__Supplied data__:
--- --- ---

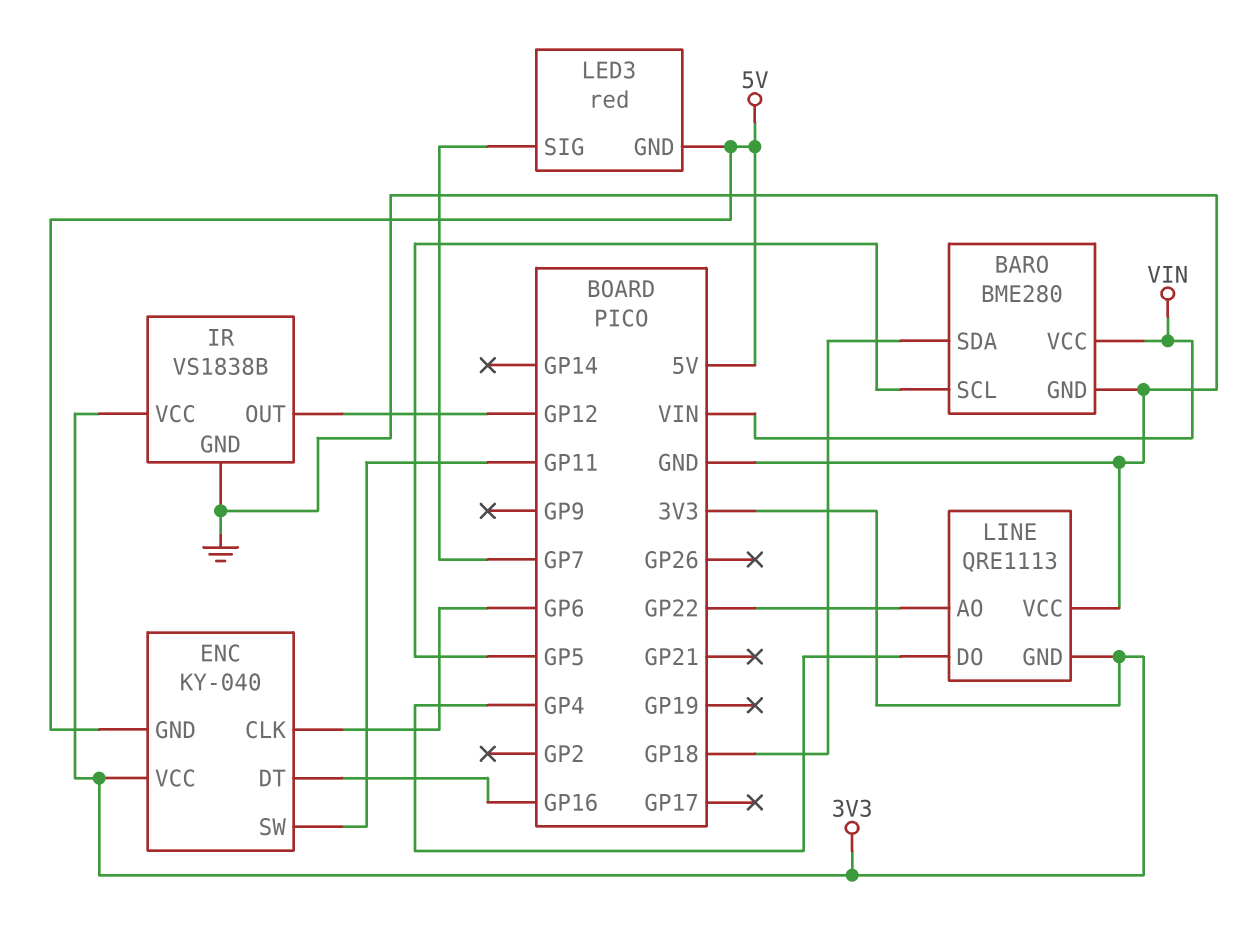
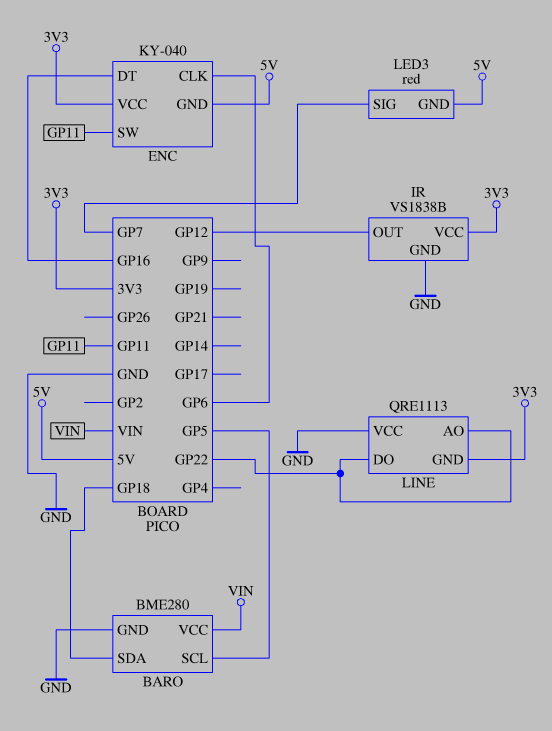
LINE pin DO: GP4 -> GP22

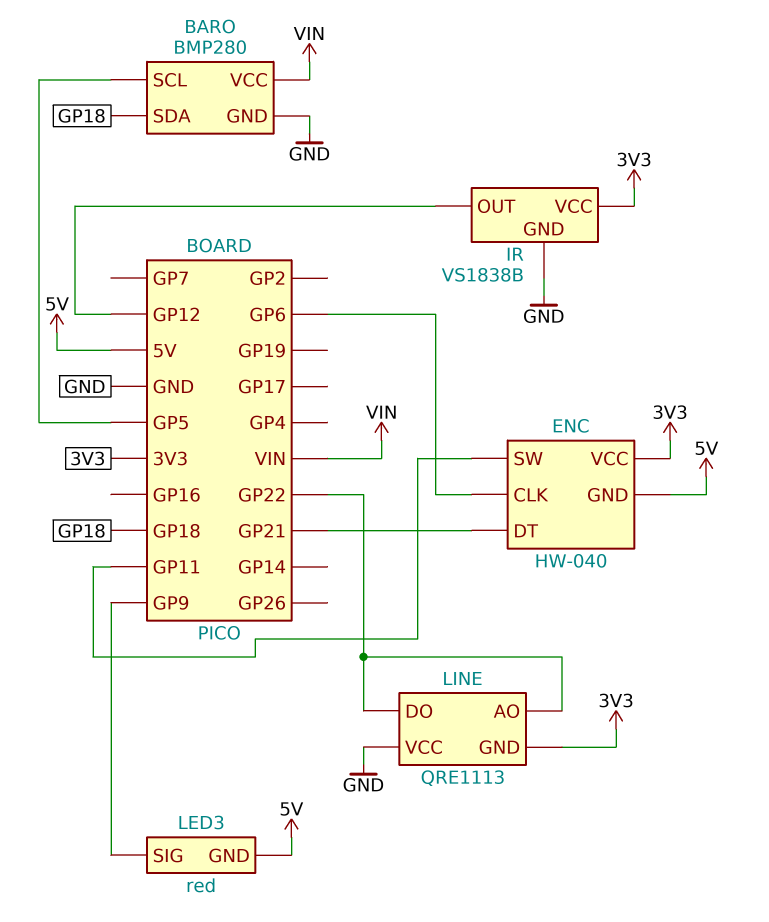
BARO: BME280 -> BMP280
ENC: KY-040 -> HW-040
ENC pin DT: GP16 -> GP21
LED3 pin SIG: GP7 -> GP9

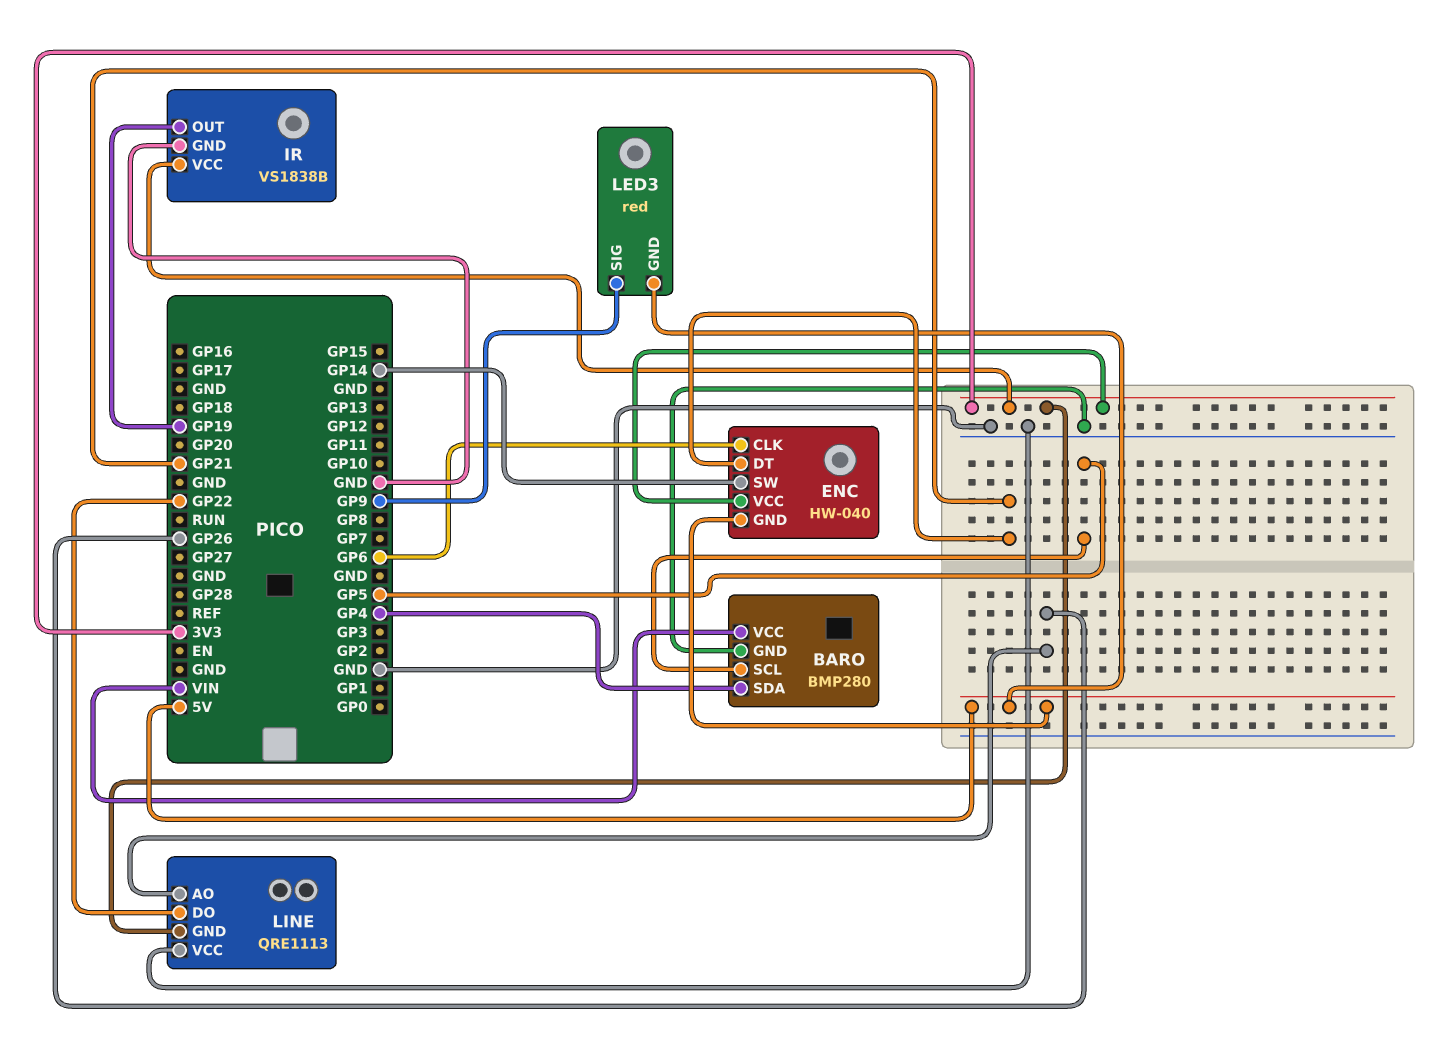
BARO pin SDA: GP18 -> GP4
ENC pin SW: GP11 -> GP14
IR pin OUT: GP12 -> GP19
LINE pin AO: GP22 -> GP26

--- --- ---

__What is expected__:
Set down exactly, and only, the lines from the one containing "LED3 pin SIG: GP7 -> GP9" through the last line of the entries. Pictures do not belong in the copy.

__Written answer__:
LED3 pin SIG: GP7 -> GP9

BARO pin SDA: GP18 -> GP4
ENC pin SW: GP11 -> GP14
IR pin OUT: GP12 -> GP19
LINE pin AO: GP22 -> GP26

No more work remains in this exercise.